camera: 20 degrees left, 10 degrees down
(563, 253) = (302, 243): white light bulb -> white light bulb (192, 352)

---

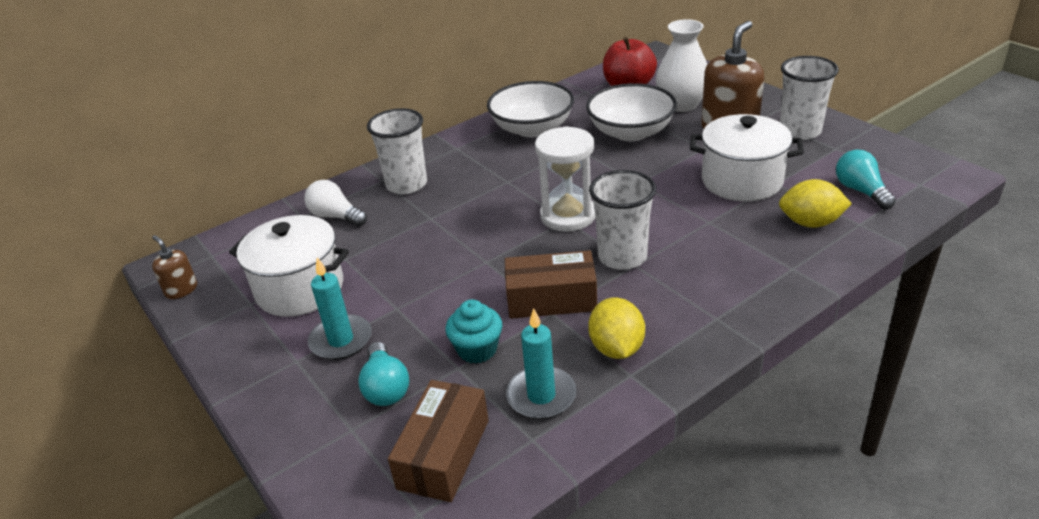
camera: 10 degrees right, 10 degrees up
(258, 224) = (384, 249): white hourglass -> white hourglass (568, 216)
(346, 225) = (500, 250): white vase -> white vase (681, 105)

- [EXERCISE DESCRIPTION] Output, from the data above, the lines from the line with "(258, 224) = (384, 249): white" to the line with "(346, 225) = (500, 250): white" exactly as they stand, both ends included and nothing else.

- [TASK OUTPUT]
(258, 224) = (384, 249): white hourglass -> white hourglass (568, 216)
(346, 225) = (500, 250): white vase -> white vase (681, 105)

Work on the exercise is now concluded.